* _What is asked_
Count the lines in the rows below that contain the string "with", treating uppercase and lowercase letters as distinct, and give only the number.

-------- Dataset --------

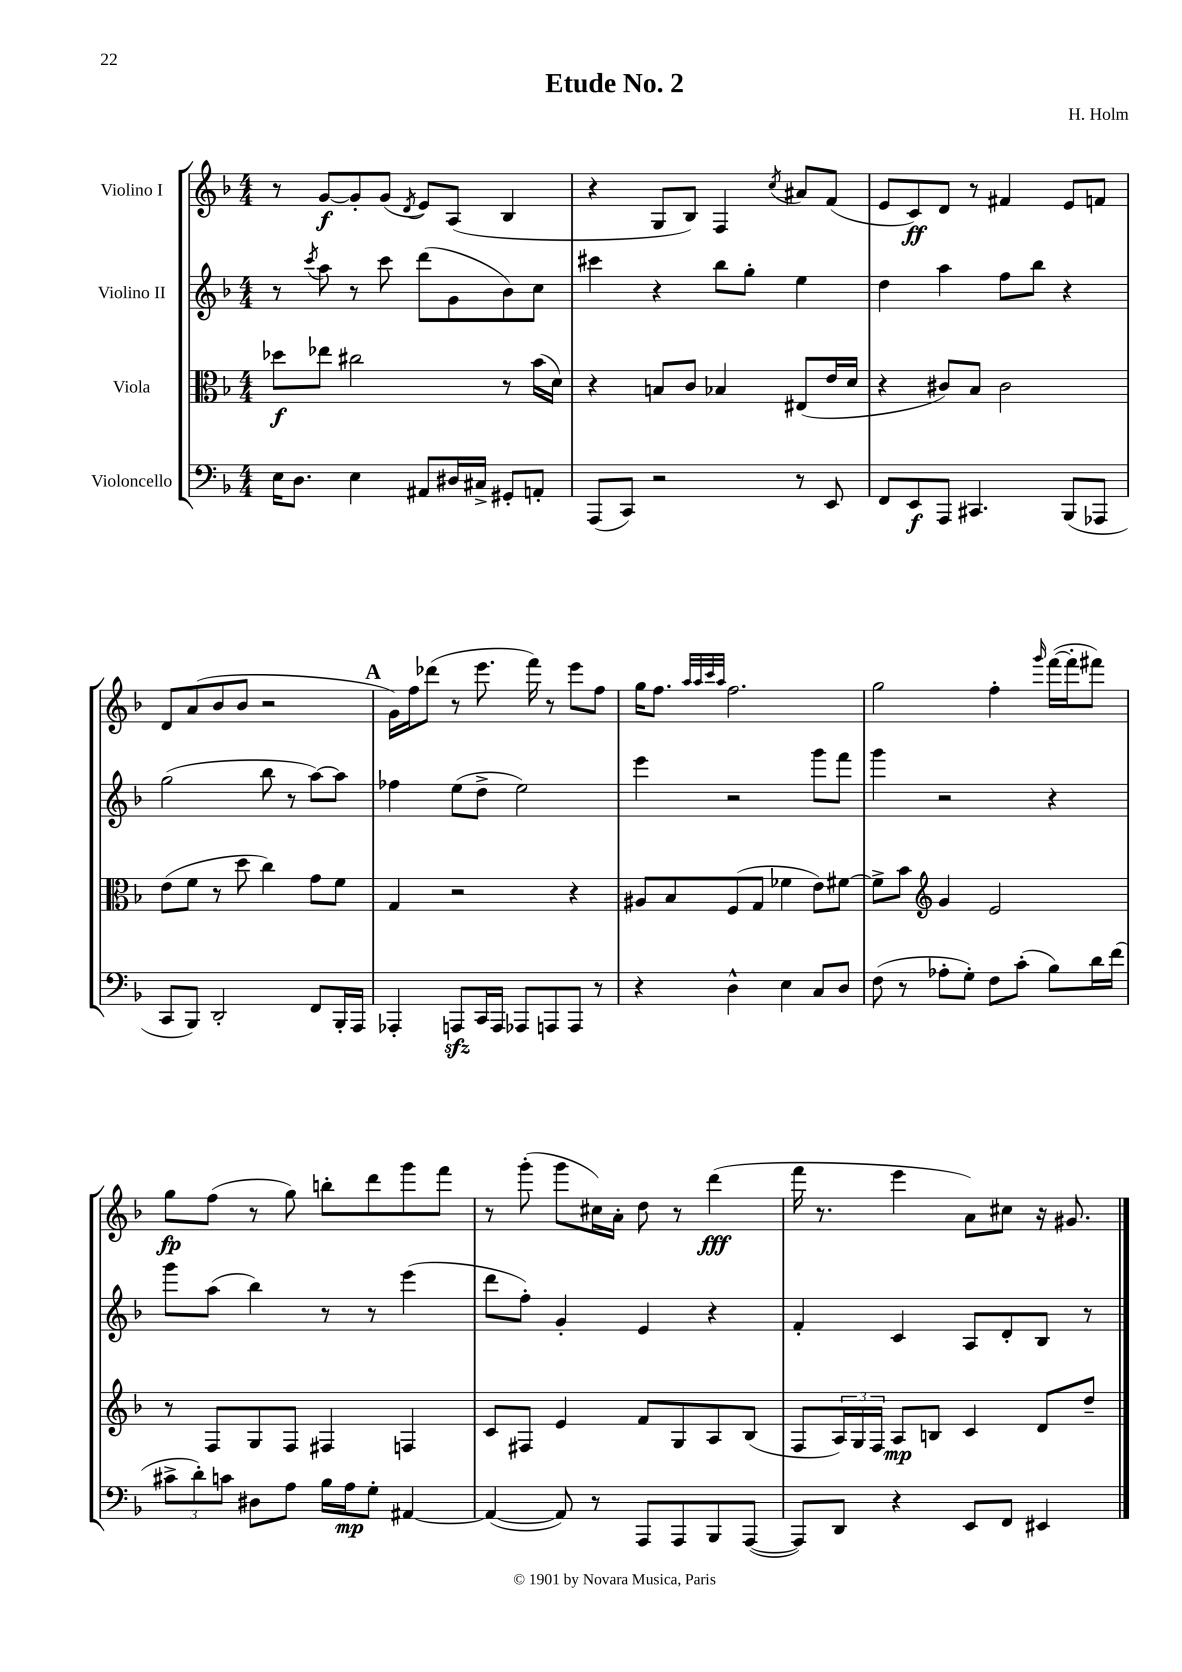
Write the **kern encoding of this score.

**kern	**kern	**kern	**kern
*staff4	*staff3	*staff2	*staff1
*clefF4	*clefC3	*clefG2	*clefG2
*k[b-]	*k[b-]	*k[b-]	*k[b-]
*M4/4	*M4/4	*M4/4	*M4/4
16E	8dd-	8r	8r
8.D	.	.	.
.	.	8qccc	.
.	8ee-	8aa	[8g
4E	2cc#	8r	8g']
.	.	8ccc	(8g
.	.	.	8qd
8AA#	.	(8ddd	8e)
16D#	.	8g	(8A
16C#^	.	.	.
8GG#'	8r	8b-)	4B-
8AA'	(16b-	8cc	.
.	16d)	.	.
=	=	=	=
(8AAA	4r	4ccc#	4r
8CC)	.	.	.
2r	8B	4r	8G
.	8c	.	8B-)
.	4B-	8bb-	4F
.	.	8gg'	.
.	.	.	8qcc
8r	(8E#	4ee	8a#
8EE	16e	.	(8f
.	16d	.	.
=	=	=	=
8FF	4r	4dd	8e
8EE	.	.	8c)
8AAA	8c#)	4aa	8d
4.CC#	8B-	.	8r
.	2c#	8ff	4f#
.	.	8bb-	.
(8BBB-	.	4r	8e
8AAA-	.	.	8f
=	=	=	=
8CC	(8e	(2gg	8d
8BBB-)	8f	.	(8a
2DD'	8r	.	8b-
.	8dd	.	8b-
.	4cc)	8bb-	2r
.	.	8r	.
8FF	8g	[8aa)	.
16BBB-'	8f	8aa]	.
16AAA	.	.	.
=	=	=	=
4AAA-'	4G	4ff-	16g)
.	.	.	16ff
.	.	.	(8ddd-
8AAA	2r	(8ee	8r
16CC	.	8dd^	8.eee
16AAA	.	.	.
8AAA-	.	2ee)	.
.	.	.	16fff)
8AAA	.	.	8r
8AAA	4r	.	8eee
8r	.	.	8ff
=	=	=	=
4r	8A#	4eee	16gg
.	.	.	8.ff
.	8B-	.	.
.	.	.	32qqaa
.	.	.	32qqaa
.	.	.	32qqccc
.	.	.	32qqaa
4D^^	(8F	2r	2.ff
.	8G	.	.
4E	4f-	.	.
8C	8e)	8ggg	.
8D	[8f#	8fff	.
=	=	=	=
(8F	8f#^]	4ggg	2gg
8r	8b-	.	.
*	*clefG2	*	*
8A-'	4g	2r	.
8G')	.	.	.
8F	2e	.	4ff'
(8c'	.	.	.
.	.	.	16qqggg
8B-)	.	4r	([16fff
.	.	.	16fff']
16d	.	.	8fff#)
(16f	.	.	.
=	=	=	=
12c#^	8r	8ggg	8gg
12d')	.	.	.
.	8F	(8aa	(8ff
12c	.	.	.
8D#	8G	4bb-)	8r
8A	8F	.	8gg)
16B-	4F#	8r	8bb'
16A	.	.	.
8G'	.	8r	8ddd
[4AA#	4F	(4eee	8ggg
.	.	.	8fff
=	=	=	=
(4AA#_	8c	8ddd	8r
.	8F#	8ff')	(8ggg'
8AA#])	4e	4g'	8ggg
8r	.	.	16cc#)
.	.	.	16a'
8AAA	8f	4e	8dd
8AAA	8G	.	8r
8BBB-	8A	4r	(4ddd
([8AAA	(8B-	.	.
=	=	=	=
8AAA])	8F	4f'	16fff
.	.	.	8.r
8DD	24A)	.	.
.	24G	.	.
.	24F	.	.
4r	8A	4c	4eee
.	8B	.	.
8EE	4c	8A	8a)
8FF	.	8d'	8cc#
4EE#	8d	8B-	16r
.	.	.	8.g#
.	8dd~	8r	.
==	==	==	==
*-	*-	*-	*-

--------
-------- Dataset --------

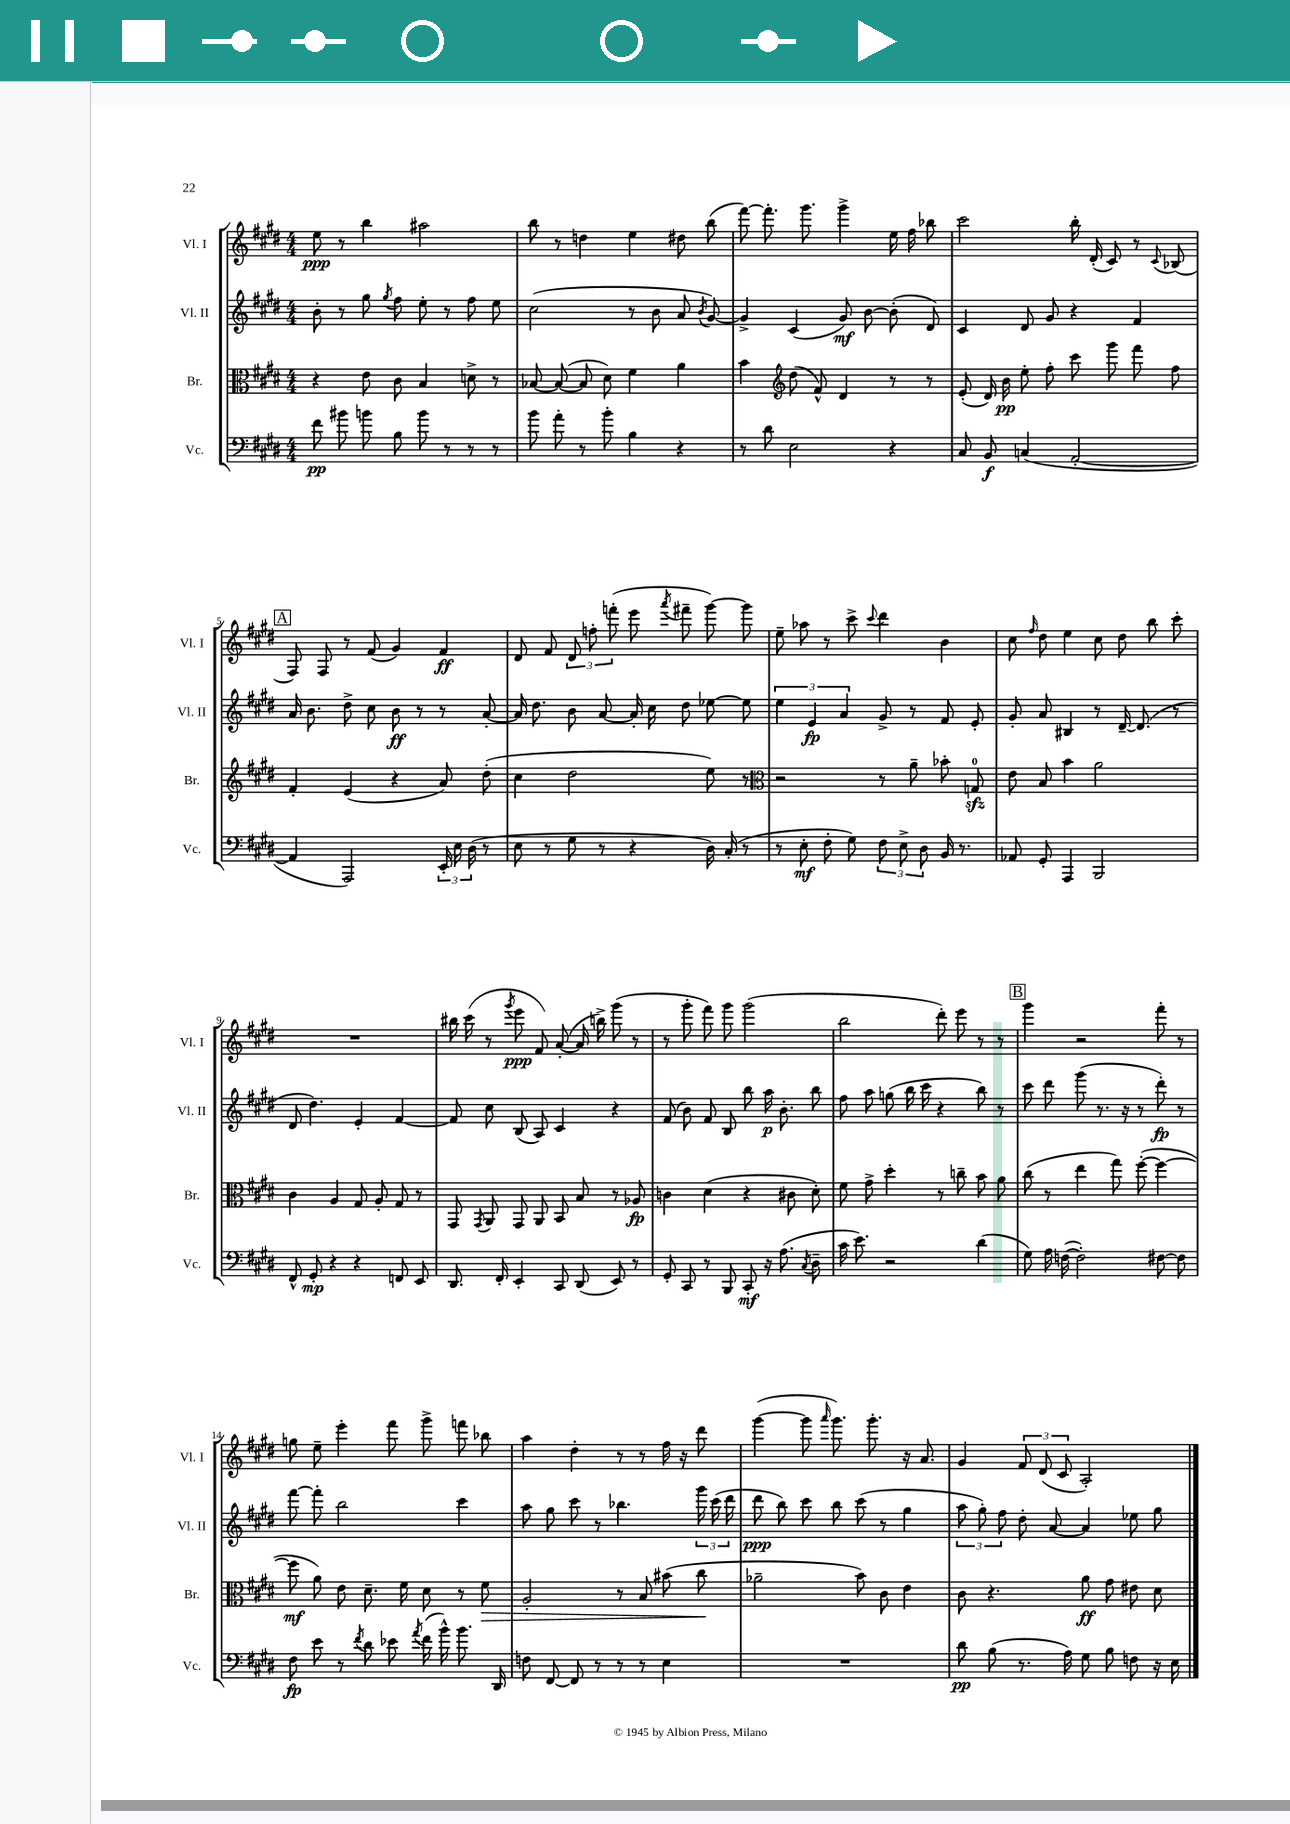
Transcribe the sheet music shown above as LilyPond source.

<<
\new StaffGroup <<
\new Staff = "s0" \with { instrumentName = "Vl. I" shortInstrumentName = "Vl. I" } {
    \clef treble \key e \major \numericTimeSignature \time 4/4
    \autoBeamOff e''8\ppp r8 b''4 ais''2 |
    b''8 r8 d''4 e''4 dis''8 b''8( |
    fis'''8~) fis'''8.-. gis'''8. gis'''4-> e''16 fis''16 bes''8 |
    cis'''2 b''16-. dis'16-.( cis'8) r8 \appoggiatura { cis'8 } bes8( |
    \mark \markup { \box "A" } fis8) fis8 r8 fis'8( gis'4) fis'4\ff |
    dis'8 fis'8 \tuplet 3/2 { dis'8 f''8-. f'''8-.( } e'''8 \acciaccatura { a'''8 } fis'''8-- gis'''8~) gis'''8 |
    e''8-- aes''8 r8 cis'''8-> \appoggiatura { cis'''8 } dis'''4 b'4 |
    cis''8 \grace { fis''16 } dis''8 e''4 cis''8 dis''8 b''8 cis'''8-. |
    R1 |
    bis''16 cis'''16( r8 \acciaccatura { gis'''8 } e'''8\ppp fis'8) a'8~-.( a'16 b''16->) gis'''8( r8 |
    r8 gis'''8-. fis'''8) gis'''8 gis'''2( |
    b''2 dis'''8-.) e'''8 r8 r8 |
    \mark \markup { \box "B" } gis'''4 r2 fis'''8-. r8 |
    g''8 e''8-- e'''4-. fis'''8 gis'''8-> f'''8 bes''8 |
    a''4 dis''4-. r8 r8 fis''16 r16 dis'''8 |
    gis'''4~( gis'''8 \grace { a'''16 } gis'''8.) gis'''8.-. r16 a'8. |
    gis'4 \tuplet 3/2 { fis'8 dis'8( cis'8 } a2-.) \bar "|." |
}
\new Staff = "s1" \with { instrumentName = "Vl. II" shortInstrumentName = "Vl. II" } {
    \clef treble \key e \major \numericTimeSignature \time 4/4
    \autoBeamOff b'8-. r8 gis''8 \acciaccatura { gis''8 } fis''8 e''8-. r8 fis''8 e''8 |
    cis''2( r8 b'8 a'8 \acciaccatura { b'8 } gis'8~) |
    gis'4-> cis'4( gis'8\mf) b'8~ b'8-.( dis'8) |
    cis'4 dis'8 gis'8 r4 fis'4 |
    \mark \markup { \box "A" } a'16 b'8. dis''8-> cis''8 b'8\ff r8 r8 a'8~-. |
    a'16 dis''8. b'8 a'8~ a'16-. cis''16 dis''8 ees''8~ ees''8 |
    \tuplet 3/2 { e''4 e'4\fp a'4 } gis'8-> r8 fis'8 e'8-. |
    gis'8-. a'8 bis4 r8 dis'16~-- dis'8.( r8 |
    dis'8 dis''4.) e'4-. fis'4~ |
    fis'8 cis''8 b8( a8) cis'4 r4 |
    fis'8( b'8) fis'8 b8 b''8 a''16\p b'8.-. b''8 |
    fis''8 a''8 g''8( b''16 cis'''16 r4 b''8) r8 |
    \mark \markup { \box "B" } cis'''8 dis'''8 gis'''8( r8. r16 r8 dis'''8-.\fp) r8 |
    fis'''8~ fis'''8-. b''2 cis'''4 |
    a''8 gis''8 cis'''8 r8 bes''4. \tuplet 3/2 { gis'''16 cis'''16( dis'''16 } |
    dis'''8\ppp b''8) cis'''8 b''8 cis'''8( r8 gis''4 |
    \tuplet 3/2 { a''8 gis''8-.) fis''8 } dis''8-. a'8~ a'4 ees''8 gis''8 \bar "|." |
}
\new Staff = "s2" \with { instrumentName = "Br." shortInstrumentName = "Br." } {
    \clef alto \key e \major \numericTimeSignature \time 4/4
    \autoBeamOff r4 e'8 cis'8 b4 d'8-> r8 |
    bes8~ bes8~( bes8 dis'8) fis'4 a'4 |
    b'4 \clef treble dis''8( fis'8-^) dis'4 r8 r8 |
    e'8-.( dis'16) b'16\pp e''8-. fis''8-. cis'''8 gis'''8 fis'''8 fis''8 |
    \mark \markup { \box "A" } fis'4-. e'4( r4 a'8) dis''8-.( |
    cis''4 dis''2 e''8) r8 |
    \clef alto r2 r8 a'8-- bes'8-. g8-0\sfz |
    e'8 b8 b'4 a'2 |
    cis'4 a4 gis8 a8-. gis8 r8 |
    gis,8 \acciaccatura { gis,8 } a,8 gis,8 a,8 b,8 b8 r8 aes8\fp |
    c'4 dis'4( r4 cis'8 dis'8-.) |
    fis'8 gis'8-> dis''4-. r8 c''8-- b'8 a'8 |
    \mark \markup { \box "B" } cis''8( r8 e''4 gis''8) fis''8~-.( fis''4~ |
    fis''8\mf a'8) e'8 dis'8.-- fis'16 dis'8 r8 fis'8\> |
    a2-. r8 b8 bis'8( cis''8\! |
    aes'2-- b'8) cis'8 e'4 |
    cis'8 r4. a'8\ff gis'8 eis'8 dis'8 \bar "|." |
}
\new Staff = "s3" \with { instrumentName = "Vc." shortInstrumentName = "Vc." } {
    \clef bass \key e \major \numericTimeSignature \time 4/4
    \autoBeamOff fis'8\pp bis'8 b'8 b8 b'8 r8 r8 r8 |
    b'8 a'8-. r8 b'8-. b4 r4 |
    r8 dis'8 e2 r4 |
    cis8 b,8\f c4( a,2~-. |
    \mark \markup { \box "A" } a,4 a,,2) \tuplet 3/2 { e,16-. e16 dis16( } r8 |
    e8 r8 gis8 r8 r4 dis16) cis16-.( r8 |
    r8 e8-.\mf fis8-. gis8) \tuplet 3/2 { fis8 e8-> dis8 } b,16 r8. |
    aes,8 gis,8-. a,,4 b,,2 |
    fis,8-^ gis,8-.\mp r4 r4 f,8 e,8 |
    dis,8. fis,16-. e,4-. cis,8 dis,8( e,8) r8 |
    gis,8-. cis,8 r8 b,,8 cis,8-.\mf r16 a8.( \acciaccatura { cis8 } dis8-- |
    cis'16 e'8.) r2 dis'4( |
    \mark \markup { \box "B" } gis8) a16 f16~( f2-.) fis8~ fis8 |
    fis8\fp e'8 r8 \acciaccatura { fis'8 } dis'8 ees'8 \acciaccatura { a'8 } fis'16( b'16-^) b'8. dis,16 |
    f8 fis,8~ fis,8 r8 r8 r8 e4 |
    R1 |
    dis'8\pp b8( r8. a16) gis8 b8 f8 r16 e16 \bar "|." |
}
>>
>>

--------

* _Answer to this task_
4